_Supplied material_.
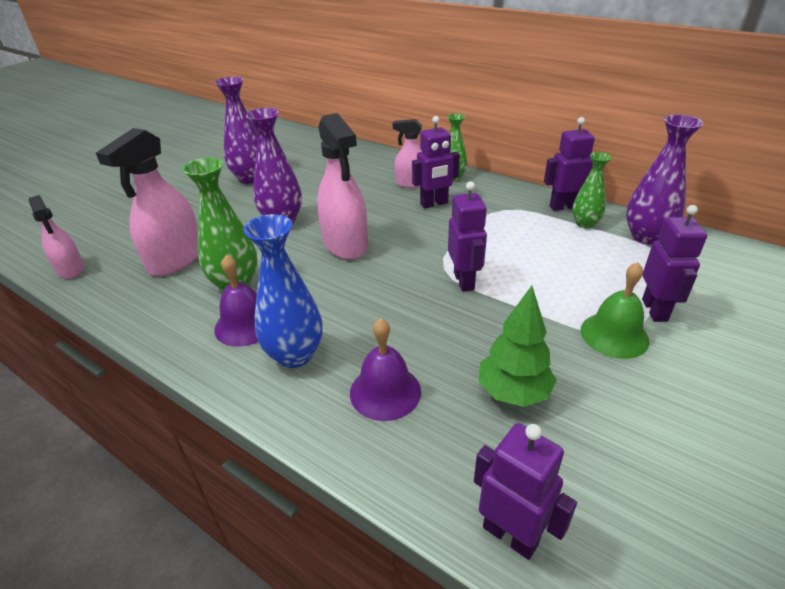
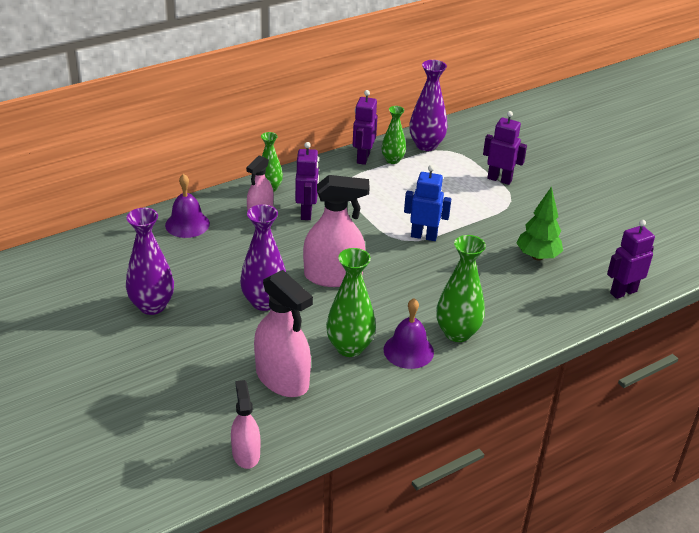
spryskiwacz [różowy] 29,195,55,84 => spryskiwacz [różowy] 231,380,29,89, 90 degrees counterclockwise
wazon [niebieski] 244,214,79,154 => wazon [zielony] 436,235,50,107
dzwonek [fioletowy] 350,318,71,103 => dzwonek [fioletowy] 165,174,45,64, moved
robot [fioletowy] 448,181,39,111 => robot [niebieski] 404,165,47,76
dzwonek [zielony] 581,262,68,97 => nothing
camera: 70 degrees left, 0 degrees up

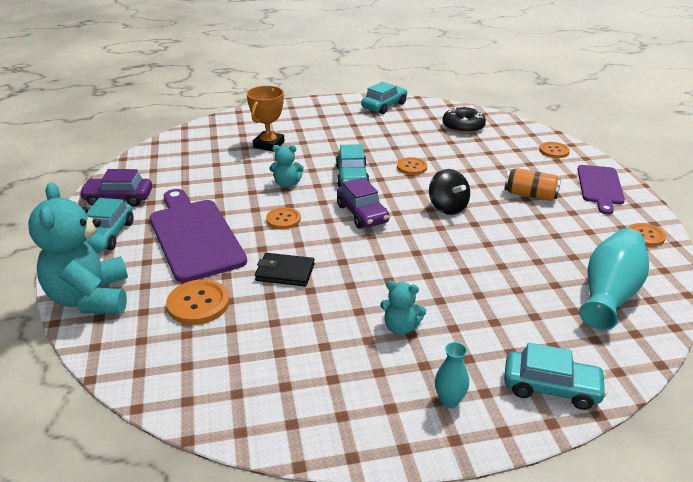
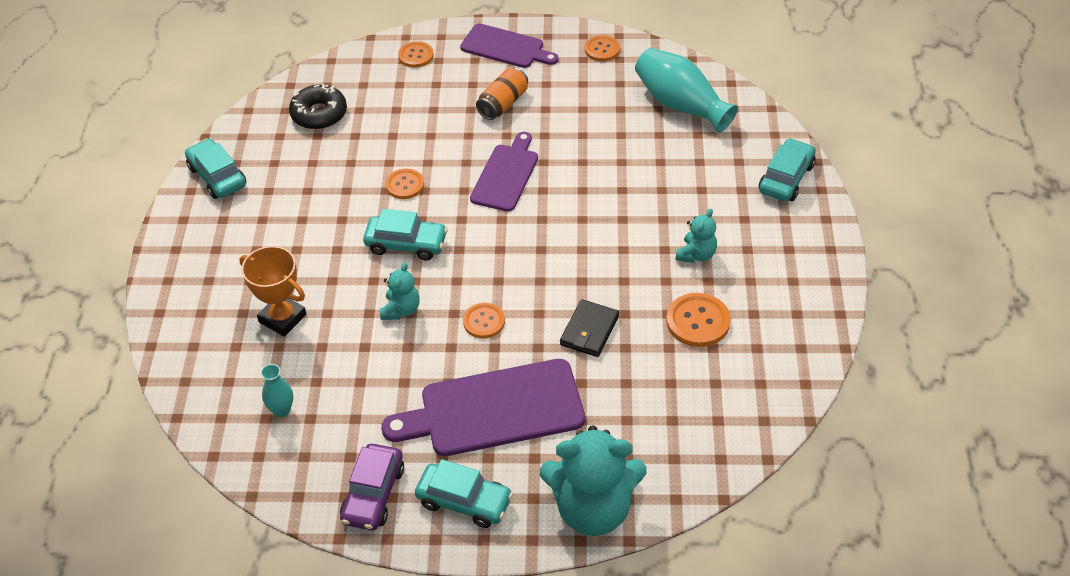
guzik [pomarańczowy] 166,279,64,46 => guzik [pomarańczowy] 666,293,65,54, moved
samochód [fioletowy] 337,178,53,51 => nothing
bączek [czarny] 429,169,41,46 => deska do krojenia [fioletowy] 470,132,68,80
wazon [turkusowy] 435,342,34,66 => wazon [turkusowy] 261,364,32,53, moved
camera: 75 degrees left, 15 degrees up

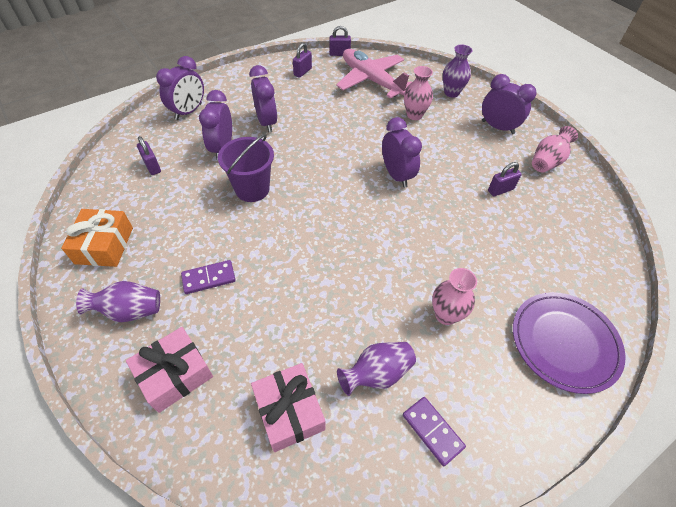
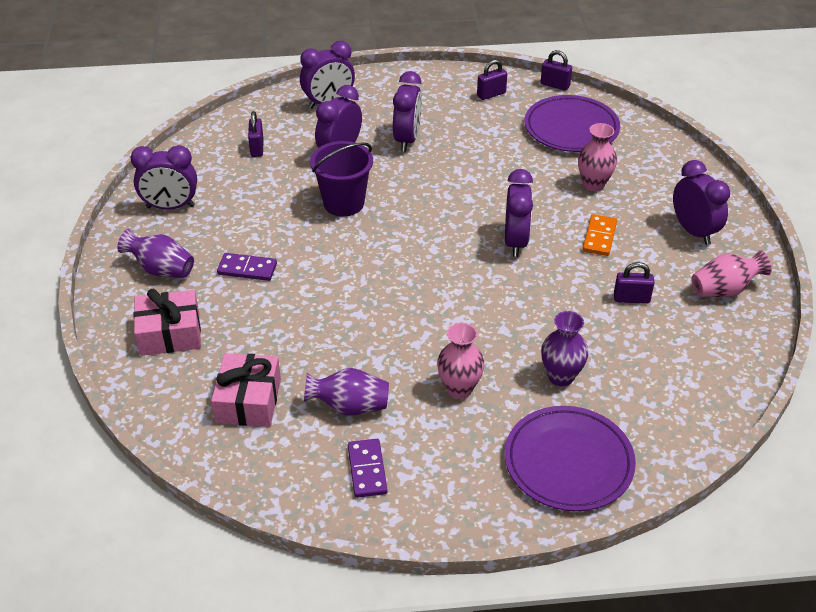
prezent [pomarańczowy] 61,209,72,58 => budzik [fioletowy] 131,145,66,65
samolot [różowy] 336,49,76,50 => talerz [fioletowy] 524,95,96,57
wazon [fioletowy] 443,45,29,53 => wazon [fioletowy] 541,311,47,75, moved
nothing => kostka domina [pomarańczowy] 583,214,34,42
camera: 30 degrees right, 10 degrees down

_Task goal_. Retype the entries above exactly. Stop after the line containing "wazon [fioletowy] 443,45,29,53", and omit the pictures.

_Task output_.
spryskiwacz [różowy] 29,195,55,84 => spryskiwacz [różowy] 231,380,29,89, 90 degrees counterclockwise
wazon [niebieski] 244,214,79,154 => wazon [zielony] 436,235,50,107
dzwonek [fioletowy] 350,318,71,103 => dzwonek [fioletowy] 165,174,45,64, moved
robot [fioletowy] 448,181,39,111 => robot [niebieski] 404,165,47,76
dzwonek [zielony] 581,262,68,97 => nothing
camera: 70 degrees left, 0 degrees up

guzik [pomarańczowy] 166,279,64,46 => guzik [pomarańczowy] 666,293,65,54, moved
samochód [fioletowy] 337,178,53,51 => nothing
bączek [czarny] 429,169,41,46 => deska do krojenia [fioletowy] 470,132,68,80
wazon [turkusowy] 435,342,34,66 => wazon [turkusowy] 261,364,32,53, moved
camera: 75 degrees left, 15 degrees up

prezent [pomarańczowy] 61,209,72,58 => budzik [fioletowy] 131,145,66,65
samolot [różowy] 336,49,76,50 => talerz [fioletowy] 524,95,96,57
wazon [fioletowy] 443,45,29,53 => wazon [fioletowy] 541,311,47,75, moved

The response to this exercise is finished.